* _Work order_: A single number is all that's needed: how many lines in the data contain the string "degrees".

* _Records provided_:

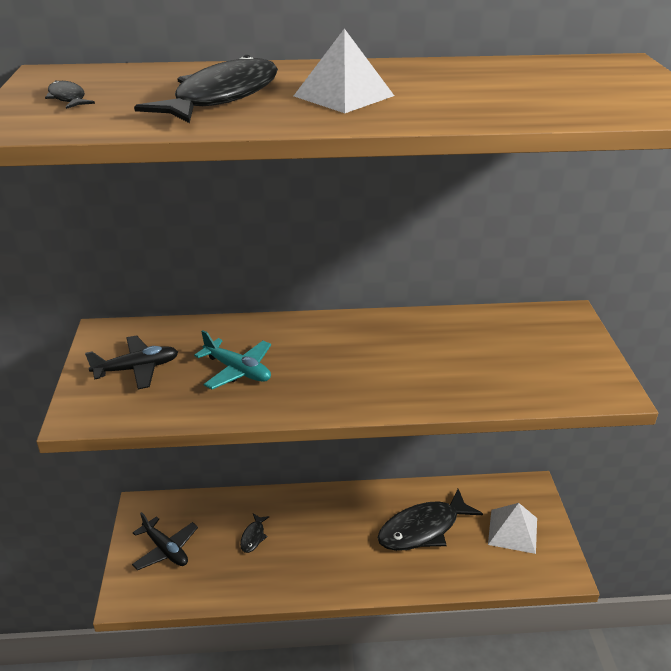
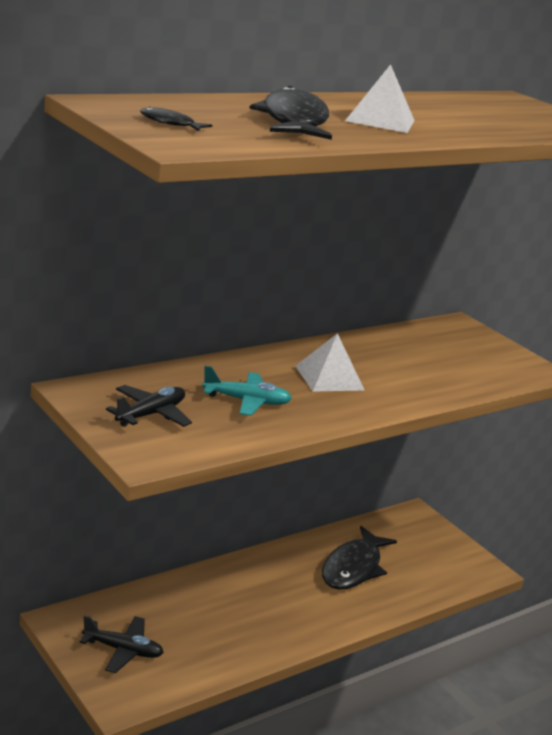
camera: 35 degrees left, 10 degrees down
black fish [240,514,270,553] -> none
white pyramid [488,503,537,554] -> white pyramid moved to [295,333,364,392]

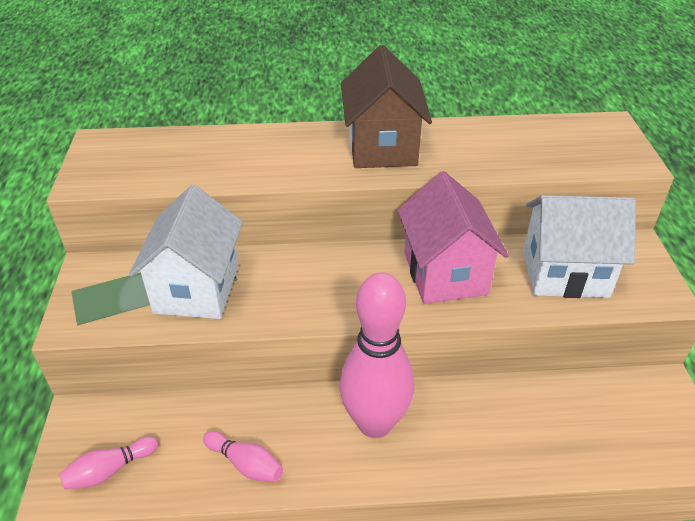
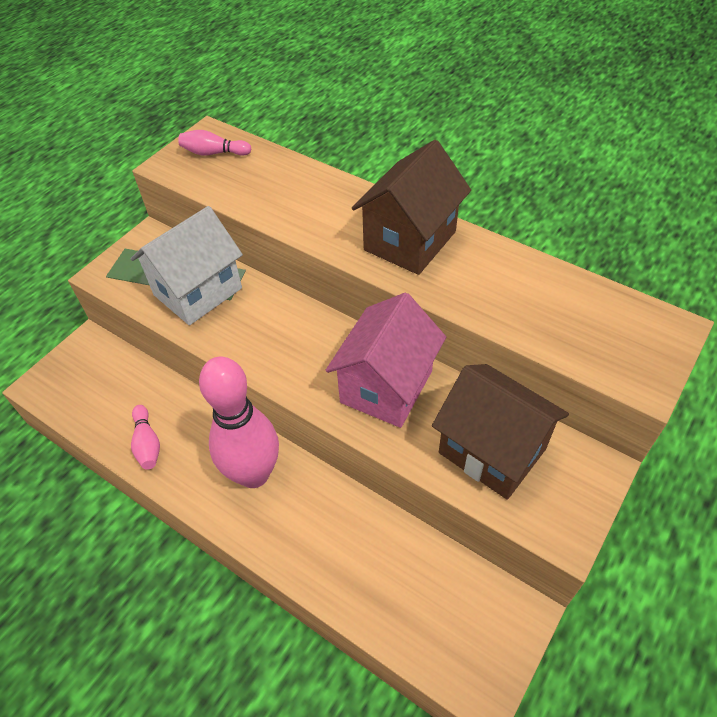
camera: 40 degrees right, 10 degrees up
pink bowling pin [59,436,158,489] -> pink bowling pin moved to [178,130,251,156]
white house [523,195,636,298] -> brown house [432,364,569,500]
==
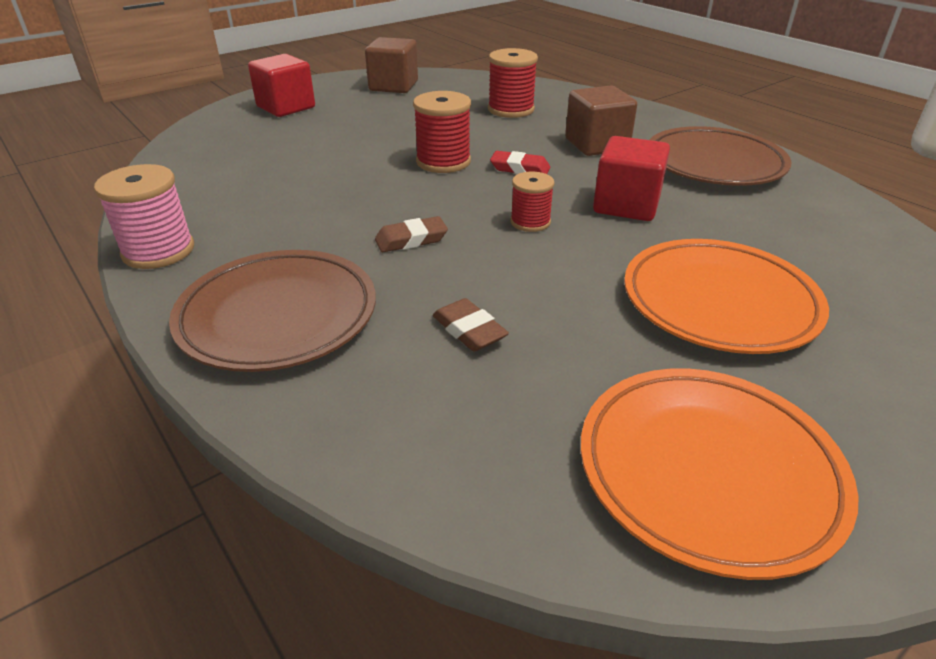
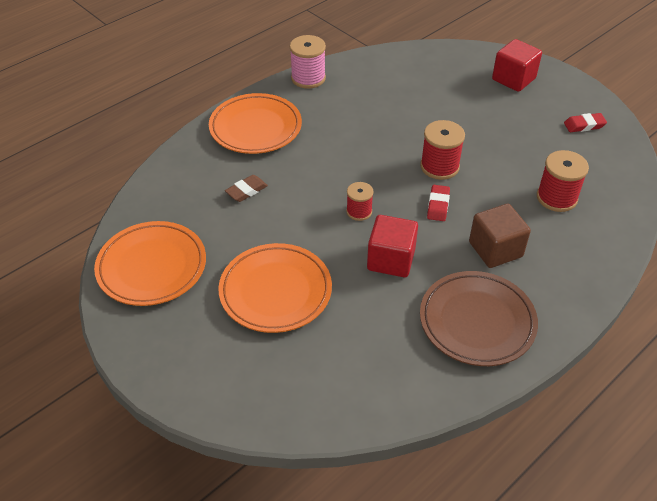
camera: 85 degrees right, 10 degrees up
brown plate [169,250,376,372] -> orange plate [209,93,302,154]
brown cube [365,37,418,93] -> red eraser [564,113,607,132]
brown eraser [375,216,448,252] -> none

* _Solution to this problem_: 3